● **Task details**
Every line of the entries below from the one containing "removed | yellow_pear" to the one containing "moved | yellow_rolling_pin", both ends included, must be written out exactly. No other line belongs in the answer.

● **Entries taken from a collection**
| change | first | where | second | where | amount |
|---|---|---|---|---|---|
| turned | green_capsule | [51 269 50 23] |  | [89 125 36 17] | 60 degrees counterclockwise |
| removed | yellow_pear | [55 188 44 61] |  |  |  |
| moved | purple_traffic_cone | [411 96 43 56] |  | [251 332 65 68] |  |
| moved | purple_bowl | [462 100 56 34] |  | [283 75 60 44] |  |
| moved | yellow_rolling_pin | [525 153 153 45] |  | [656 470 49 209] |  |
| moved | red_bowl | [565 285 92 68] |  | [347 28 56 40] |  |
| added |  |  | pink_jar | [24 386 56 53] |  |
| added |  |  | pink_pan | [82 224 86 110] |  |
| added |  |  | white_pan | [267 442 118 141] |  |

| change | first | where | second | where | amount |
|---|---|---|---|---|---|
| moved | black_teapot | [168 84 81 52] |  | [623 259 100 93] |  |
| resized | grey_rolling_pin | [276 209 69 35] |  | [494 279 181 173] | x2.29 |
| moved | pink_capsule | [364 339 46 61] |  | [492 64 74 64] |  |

--

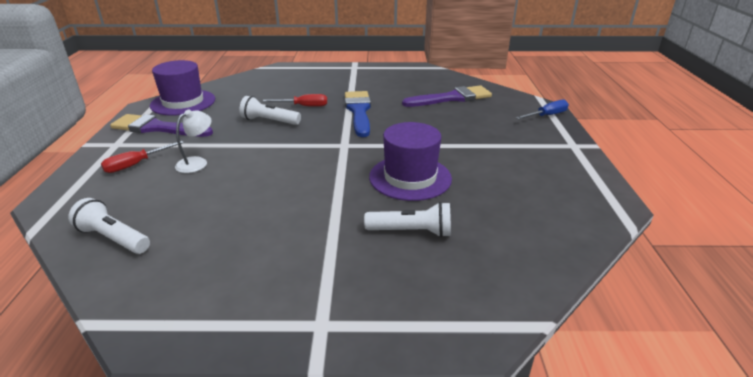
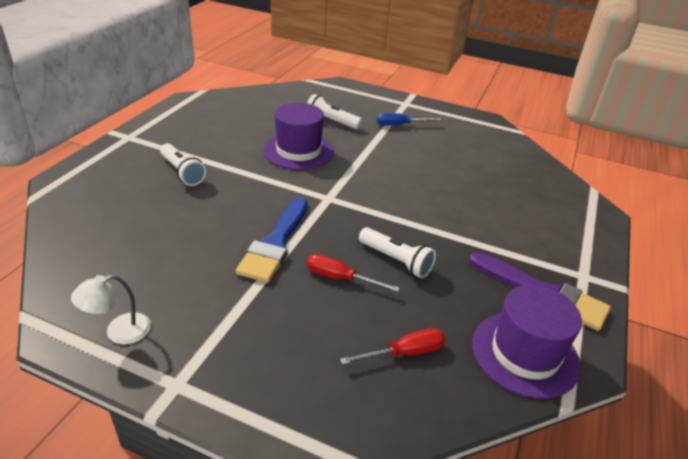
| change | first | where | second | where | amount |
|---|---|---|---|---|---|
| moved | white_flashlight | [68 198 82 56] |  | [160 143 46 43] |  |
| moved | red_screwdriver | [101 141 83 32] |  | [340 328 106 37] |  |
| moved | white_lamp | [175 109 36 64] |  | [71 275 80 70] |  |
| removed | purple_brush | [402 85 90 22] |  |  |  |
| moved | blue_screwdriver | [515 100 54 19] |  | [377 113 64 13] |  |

● **Reply**
| removed | yellow_pear | [55 188 44 61] |  |  |  |
| moved | purple_traffic_cone | [411 96 43 56] |  | [251 332 65 68] |  |
| moved | purple_bowl | [462 100 56 34] |  | [283 75 60 44] |  |
| moved | yellow_rolling_pin | [525 153 153 45] |  | [656 470 49 209] |  |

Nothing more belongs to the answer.